[What is needed]
Recast every row below as a numbered list, with one item per nonblank line and all blank lines dropped.

[Records shown]
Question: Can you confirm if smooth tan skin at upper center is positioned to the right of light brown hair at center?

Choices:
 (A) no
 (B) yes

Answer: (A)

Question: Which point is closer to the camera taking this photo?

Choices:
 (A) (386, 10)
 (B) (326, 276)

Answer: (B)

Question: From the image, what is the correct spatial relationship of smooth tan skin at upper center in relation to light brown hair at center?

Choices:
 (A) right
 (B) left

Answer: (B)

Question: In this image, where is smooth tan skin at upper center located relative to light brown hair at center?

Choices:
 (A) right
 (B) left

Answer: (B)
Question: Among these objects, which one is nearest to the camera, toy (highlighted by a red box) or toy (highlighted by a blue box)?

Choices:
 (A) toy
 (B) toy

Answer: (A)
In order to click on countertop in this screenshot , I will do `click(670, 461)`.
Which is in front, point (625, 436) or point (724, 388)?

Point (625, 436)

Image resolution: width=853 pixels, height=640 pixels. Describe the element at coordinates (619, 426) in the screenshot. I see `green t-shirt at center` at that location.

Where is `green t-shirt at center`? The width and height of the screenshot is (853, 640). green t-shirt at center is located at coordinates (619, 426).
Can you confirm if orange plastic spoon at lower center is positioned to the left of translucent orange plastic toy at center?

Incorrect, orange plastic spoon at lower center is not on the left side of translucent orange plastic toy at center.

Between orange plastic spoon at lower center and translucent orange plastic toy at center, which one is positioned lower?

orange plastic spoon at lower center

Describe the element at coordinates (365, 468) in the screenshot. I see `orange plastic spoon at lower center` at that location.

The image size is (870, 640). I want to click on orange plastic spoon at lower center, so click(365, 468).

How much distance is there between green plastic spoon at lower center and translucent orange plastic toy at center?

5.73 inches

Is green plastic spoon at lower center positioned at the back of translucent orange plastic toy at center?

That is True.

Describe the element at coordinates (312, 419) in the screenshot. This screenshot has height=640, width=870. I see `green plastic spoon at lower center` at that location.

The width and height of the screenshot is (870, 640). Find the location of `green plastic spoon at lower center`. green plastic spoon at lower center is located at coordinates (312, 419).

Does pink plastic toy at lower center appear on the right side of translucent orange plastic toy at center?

[Answer below]
1. Question: Can you confirm if smooth tan skin at upper center is positioned to the right of light brown hair at center?
2. Choices:
3.  (A) no
4.  (B) yes
5. Answer: (A)
6. Question: Which point is closer to the camera taking this photo?
7. Choices:
8.  (A) (386, 10)
9.  (B) (326, 276)
10. Answer: (B)
11. Question: From the image, what is the correct spatial relationship of smooth tan skin at upper center in relation to light brown hair at center?
12. Choices:
13.  (A) right
14.  (B) left
15. Answer: (B)
16. Question: In this image, where is smooth tan skin at upper center located relative to light brown hair at center?
17. Choices:
18.  (A) right
19.  (B) left
20. Answer: (B)
21. Question: Among these objects, which one is nearest to the camera, toy (highlighted by a red box) or toy (highlighted by a blue box)?
22. Choices:
23.  (A) toy
24.  (B) toy
25. Answer: (A)
26. In order to click on countertop in this screenshot , I will do `click(670, 461)`.
27. Which is in front, point (625, 436) or point (724, 388)?
28. Point (625, 436)
29. Image resolution: width=853 pixels, height=640 pixels. Describe the element at coordinates (619, 426) in the screenshot. I see `green t-shirt at center` at that location.
30. Where is `green t-shirt at center`? The width and height of the screenshot is (853, 640). green t-shirt at center is located at coordinates (619, 426).
31. Can you confirm if orange plastic spoon at lower center is positioned to the left of translucent orange plastic toy at center?
32. Incorrect, orange plastic spoon at lower center is not on the left side of translucent orange plastic toy at center.
33. Between orange plastic spoon at lower center and translucent orange plastic toy at center, which one is positioned lower?
34. orange plastic spoon at lower center
35. Describe the element at coordinates (365, 468) in the screenshot. I see `orange plastic spoon at lower center` at that location.
36. The image size is (870, 640). I want to click on orange plastic spoon at lower center, so click(365, 468).
37. How much distance is there between green plastic spoon at lower center and translucent orange plastic toy at center?
38. 5.73 inches
39. Is green plastic spoon at lower center positioned at the back of translucent orange plastic toy at center?
40. That is True.
41. Describe the element at coordinates (312, 419) in the screenshot. This screenshot has height=640, width=870. I see `green plastic spoon at lower center` at that location.
42. The width and height of the screenshot is (870, 640). Find the location of `green plastic spoon at lower center`. green plastic spoon at lower center is located at coordinates (312, 419).
43. Does pink plastic toy at lower center appear on the right side of translucent orange plastic toy at center?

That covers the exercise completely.